→ **Your task**: In the material below, the lines containing the word "plus" are required; copy each of them.

→ **Input**:
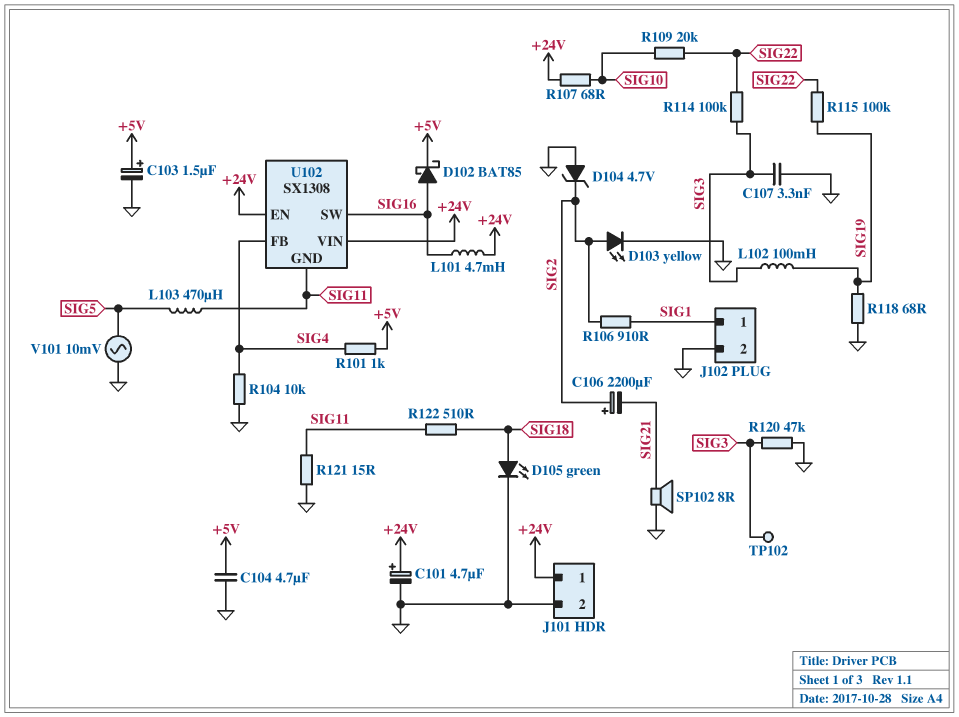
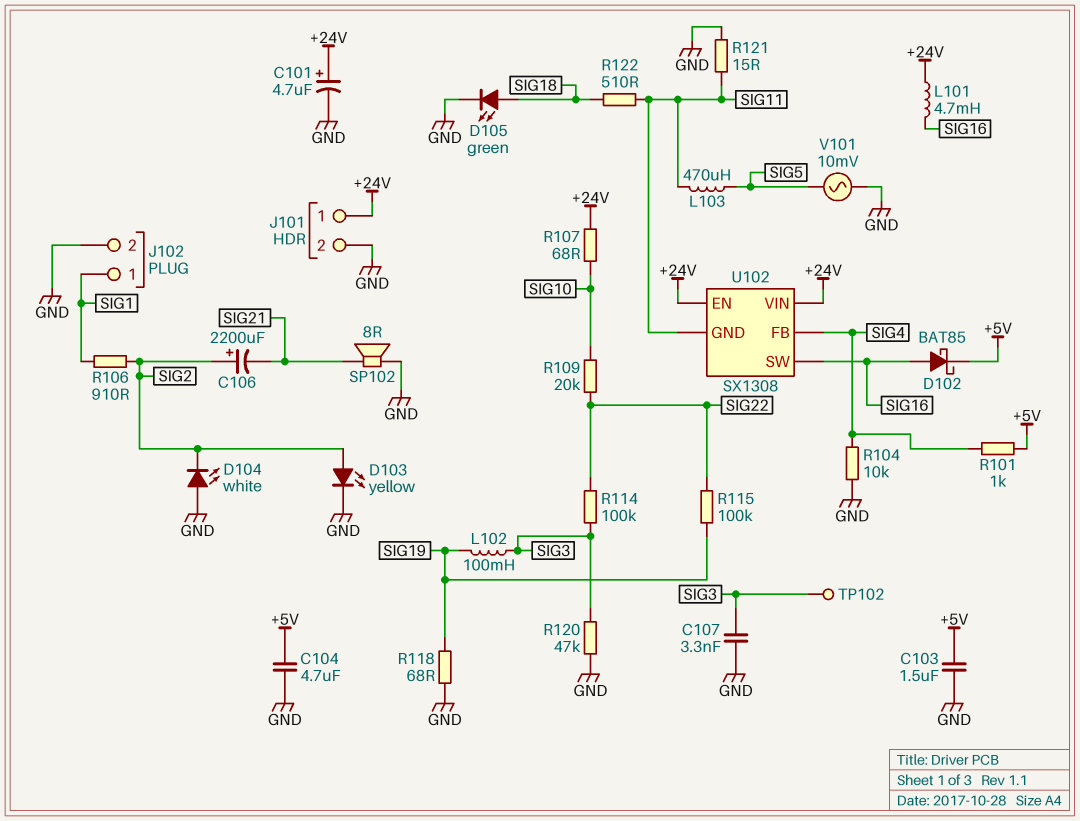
C103: 1.5uF (plus +5V, minus GND) -> 1.5uF (+5V, GND)
D104: zener 4.7V (A GND, K SIG2) -> LED white (A GND, K SIG2)

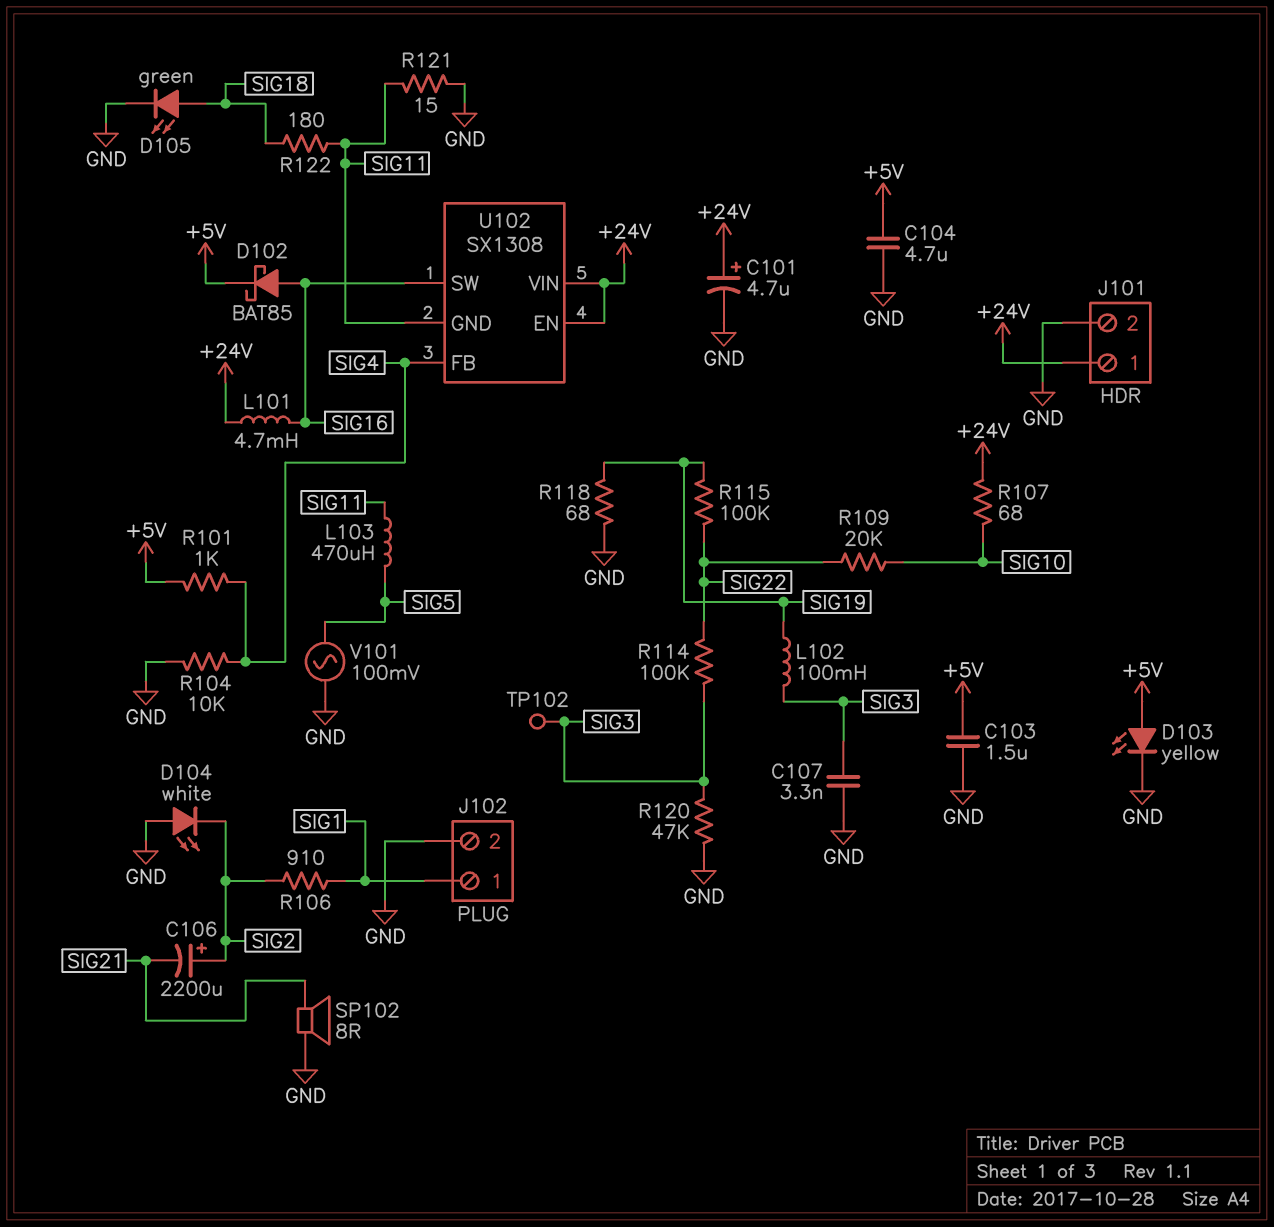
D103: LED yellow (A SIG2, K GND) -> LED yellow (A +5V, K GND)
R122: 510 (SIG11, SIG18) -> 180 (SIG11, SIG18)
V101: AC 10mV (GND, SIG5) -> AC 100mV (GND, SIG5)

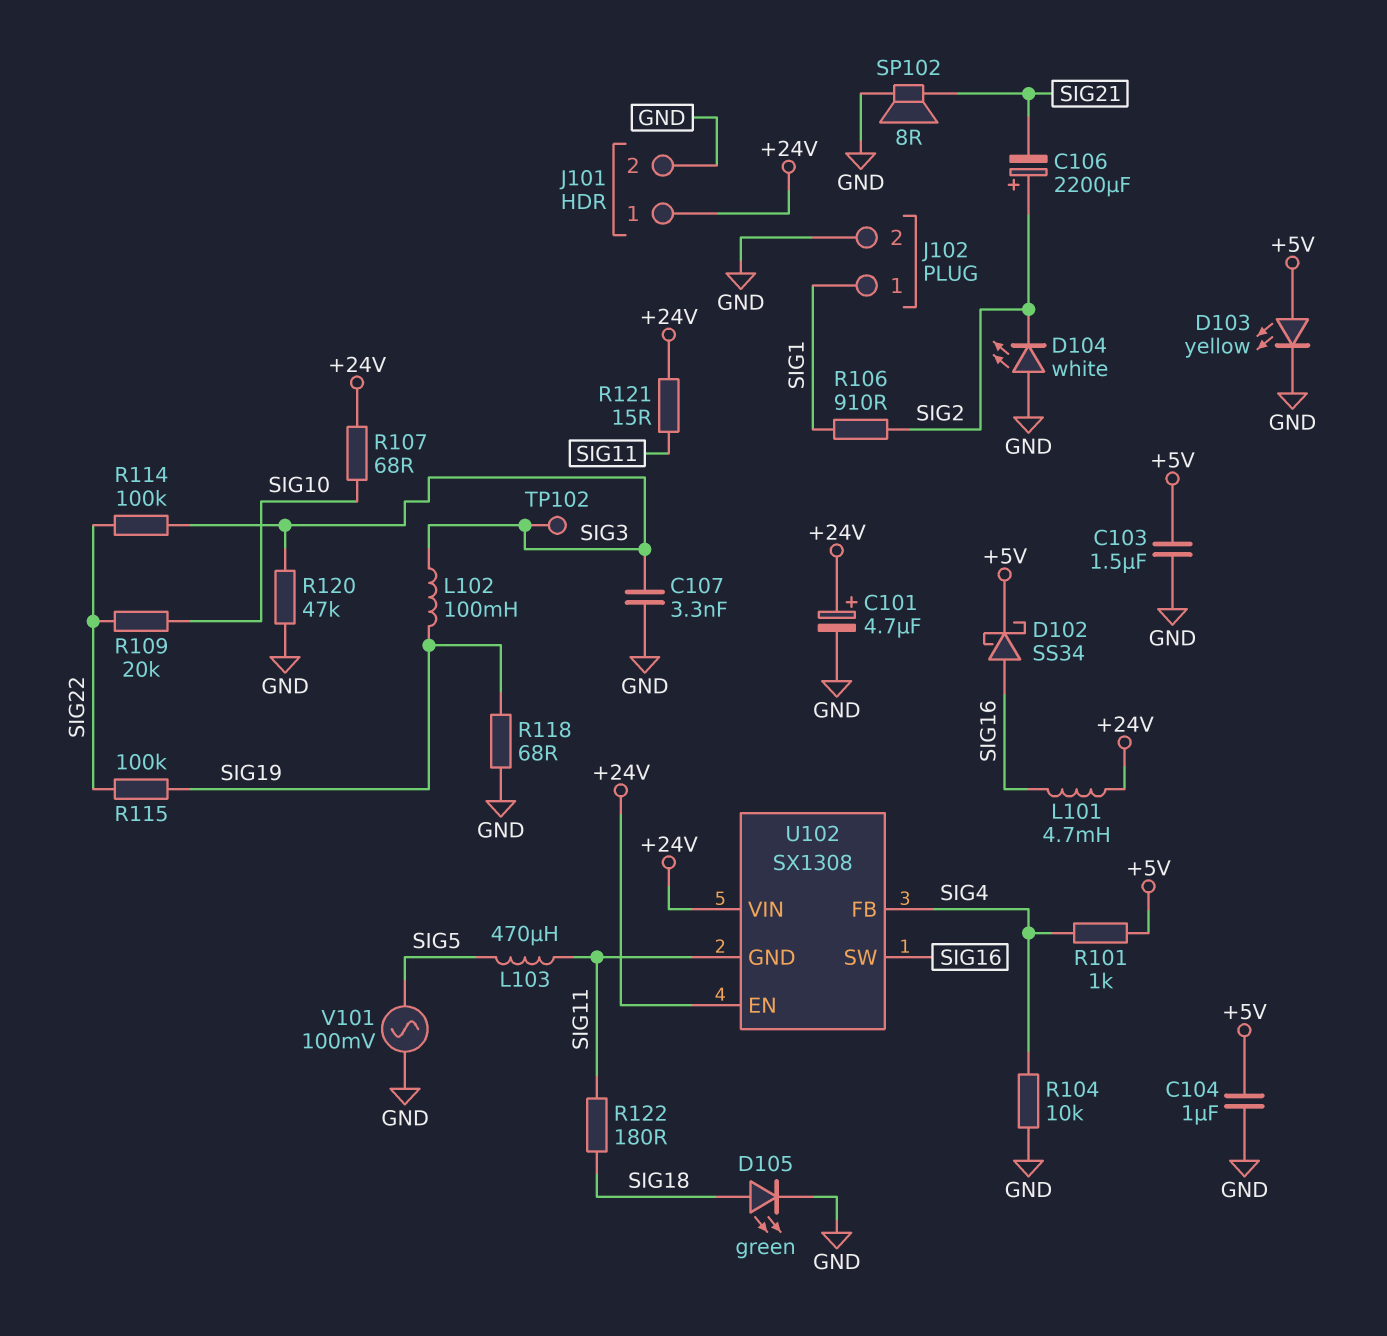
C104: 4.7uF (+5V, GND) -> 1uF (+5V, GND)
D102: schottky BAT85 (A SIG16, K +5V) -> schottky SS34 (A SIG16, K +5V)
R121: 15 (GND, SIG11) -> 15 (+24V, SIG11)

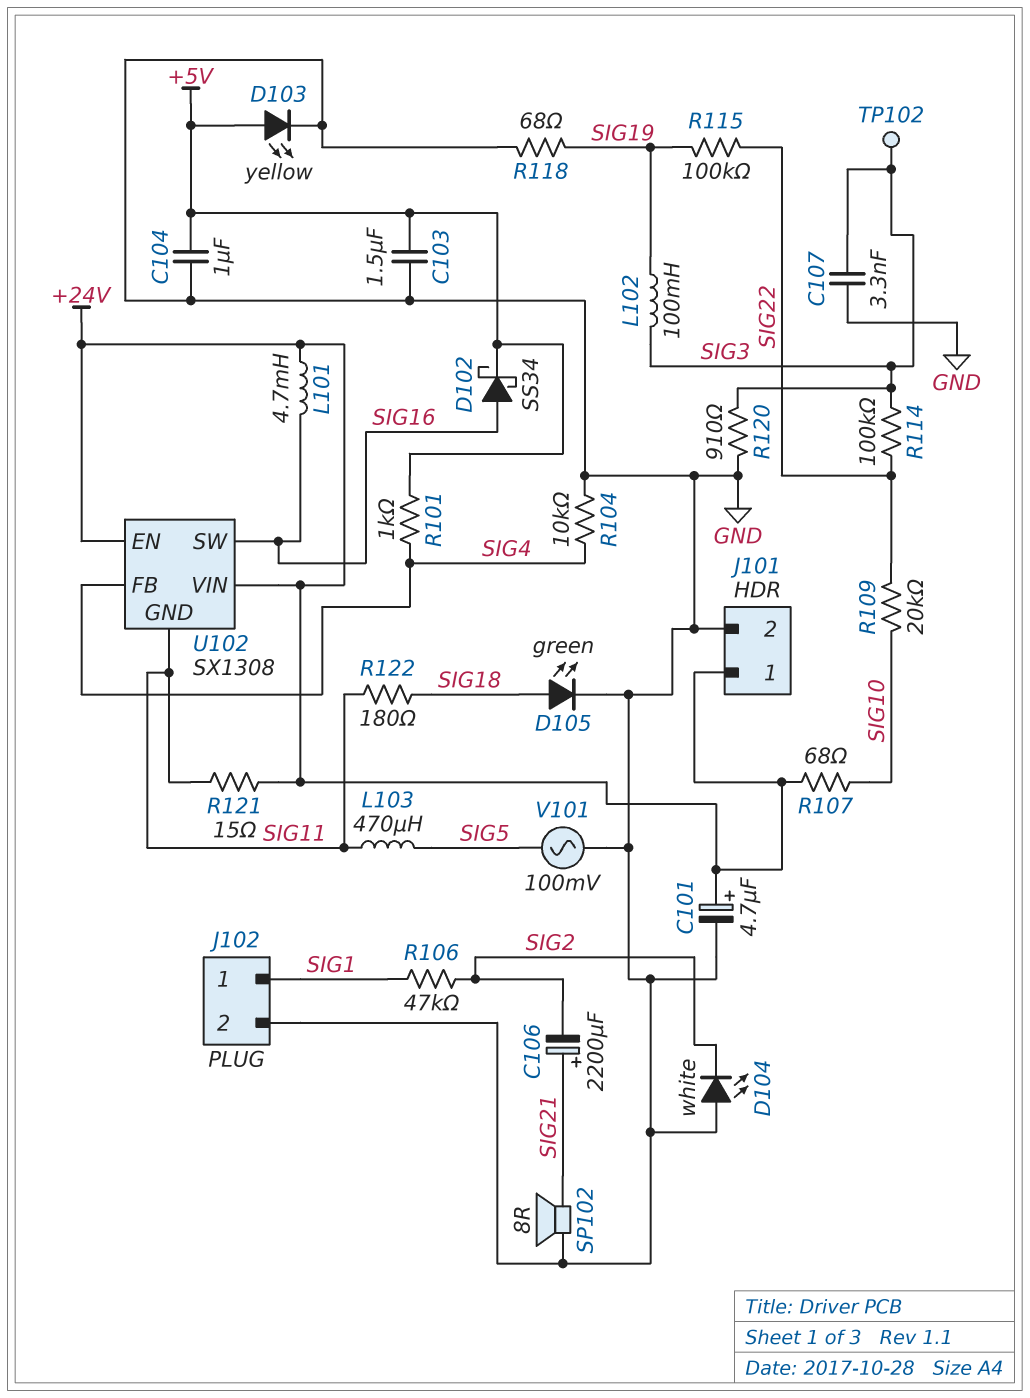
C106: 2200uF (plus SIG2, minus SIG21) -> 2200uF (plus SIG21, minus SIG2)
R106: 910 (SIG1, SIG2) -> 47k (SIG1, SIG2)
R120: 47k (GND, SIG3) -> 910 (GND, SIG3)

→ **Response**:
C103: 1.5uF (plus +5V, minus GND) -> 1.5uF (+5V, GND)
C106: 2200uF (plus SIG2, minus SIG21) -> 2200uF (plus SIG21, minus SIG2)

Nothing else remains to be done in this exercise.